> **INSTRUCTIONS FOR THE TASK**:
Without including any pictures, reproduce all the lines below word for word.

[Records from a collection]
◆ ◆ ◆

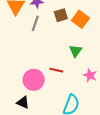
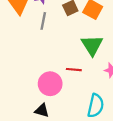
green triangle: (76, 51) -> (92, 45), size x1.5

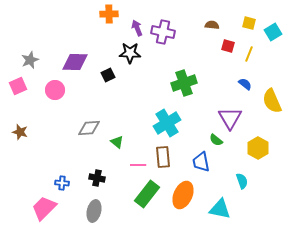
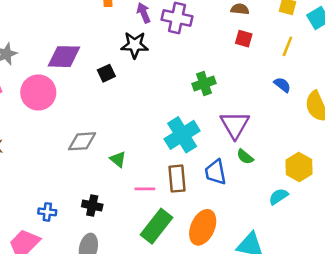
red square: (228, 46) -> (244, 39), moved
green cross: (184, 83) -> (204, 84), size x0.7
pink circle: (55, 90) -> (38, 92), size x1.4
purple triangle: (230, 118) -> (235, 125), moved
blue trapezoid: (201, 162) -> (216, 172), moved
cyan semicircle: (242, 181) -> (278, 197), moved, turned -105

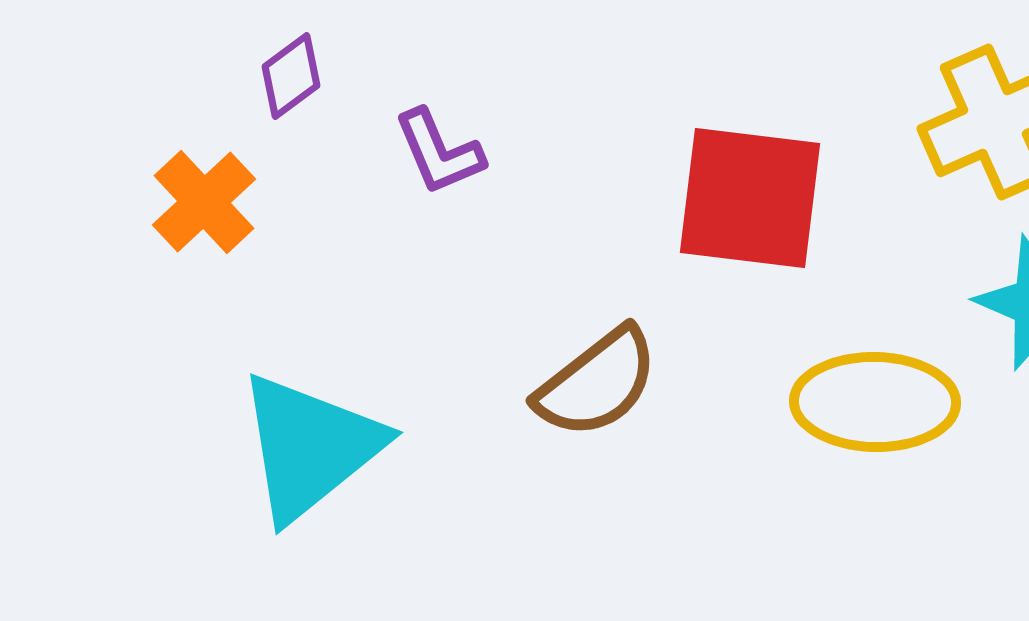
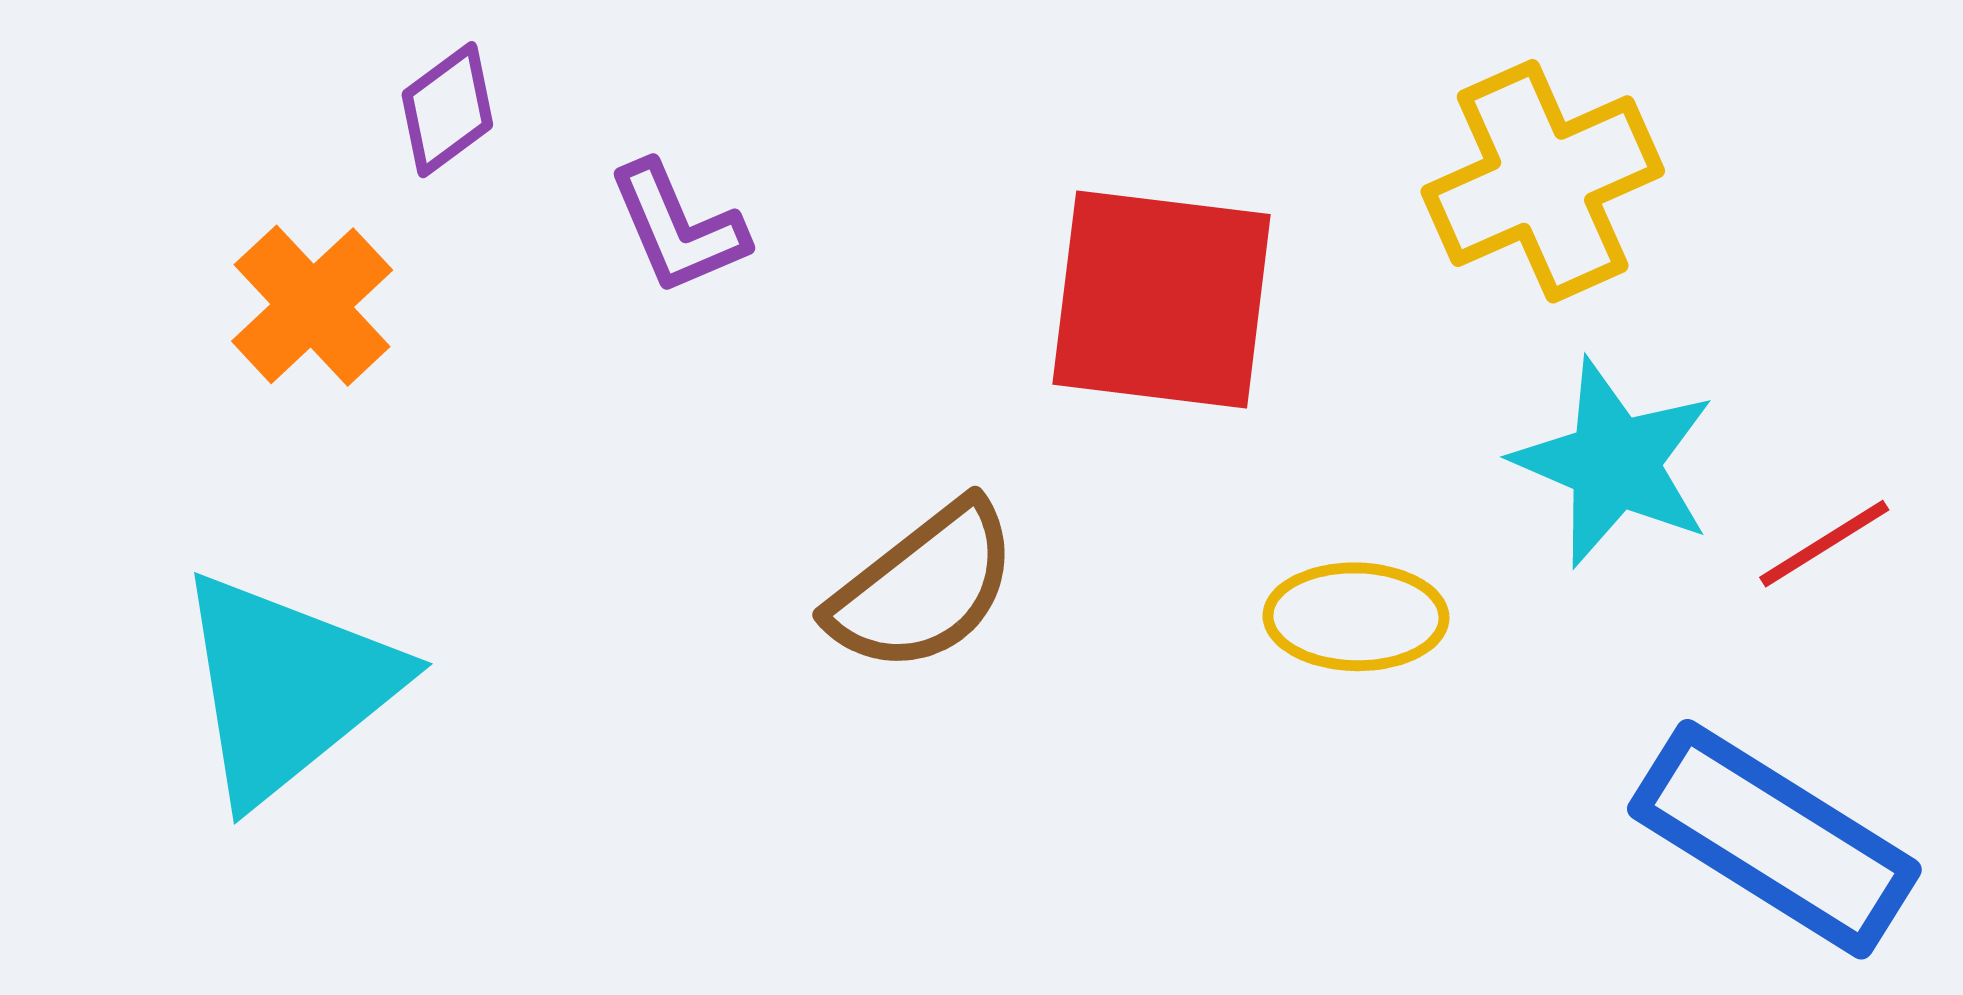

◆ ◆ ◆

> **RESPONSE TO THE TASK**:
green triangle: (76, 51) -> (92, 45), size x1.5

red square: (228, 46) -> (244, 39), moved
green cross: (184, 83) -> (204, 84), size x0.7
pink circle: (55, 90) -> (38, 92), size x1.4
purple triangle: (230, 118) -> (235, 125), moved
blue trapezoid: (201, 162) -> (216, 172), moved
cyan semicircle: (242, 181) -> (278, 197), moved, turned -105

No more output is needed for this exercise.